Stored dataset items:
◆ ◆ ◆ ◆ ◆ ◆ ◆

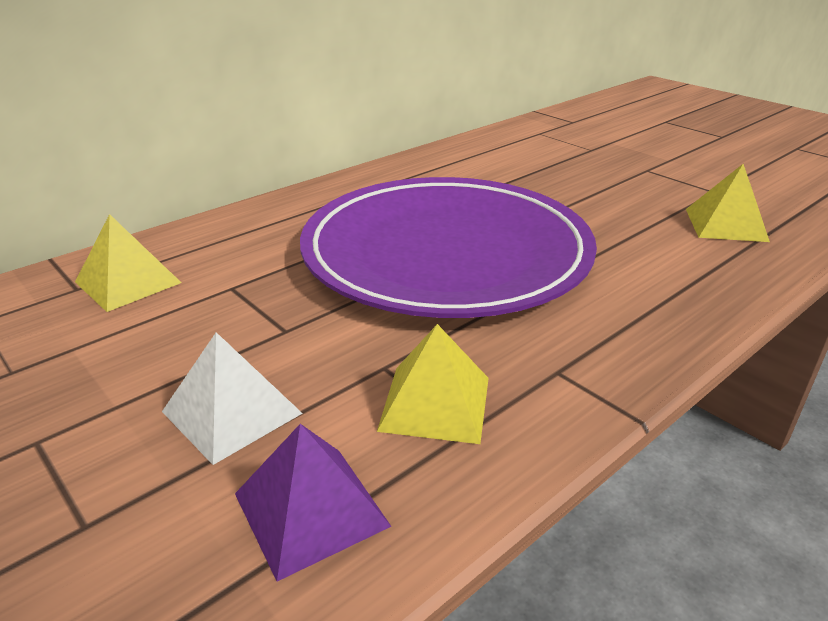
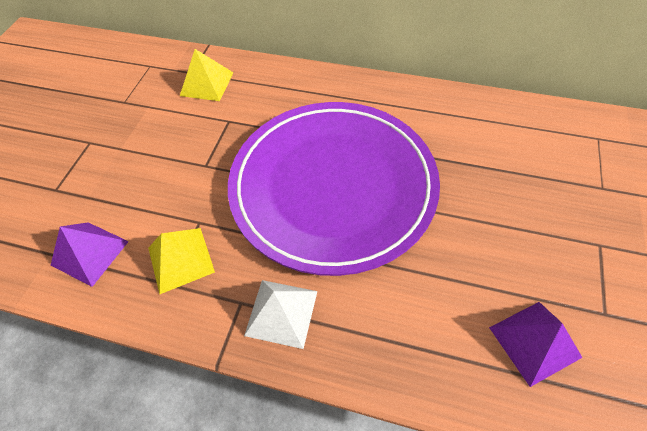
camera: 60 degrees right, 25 degrees up
(232, 412) = (134, 188): white pyramid -> white pyramid (281, 313)
(725, 225) = (534, 342): yellow pyramid -> purple pyramid

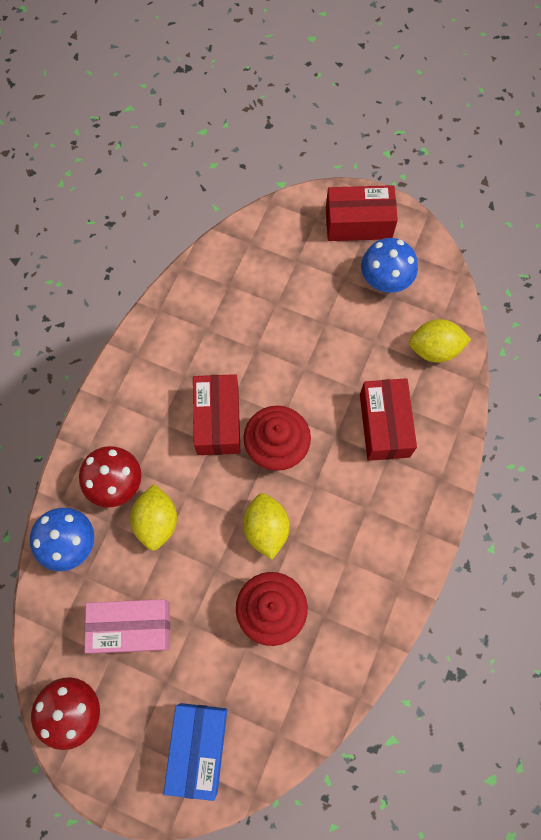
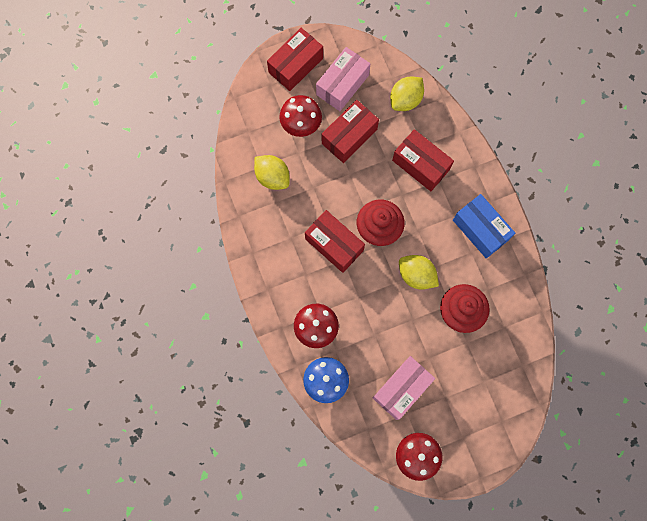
camera: 45 degrees left, 5 degrees up
(157, 521) = (358, 326): yellow lemon -> yellow lemon (272, 177)
(198, 747) = (492, 410): blue box -> blue box (480, 229)
(306, 280) = (301, 124): none -> red mushroom
(341, 333) = (349, 136): none -> red box
(385, 279) = (342, 85): blue mushroom -> pink box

◆ ◆ ◆ ◆ ◆ ◆ ◆

DIRECTIONS:
Find all lines holding the word "pyramid" in the records above and copy them.

SOLUTION TO THIS EXERCISE:
(232, 412) = (134, 188): white pyramid -> white pyramid (281, 313)
(725, 225) = (534, 342): yellow pyramid -> purple pyramid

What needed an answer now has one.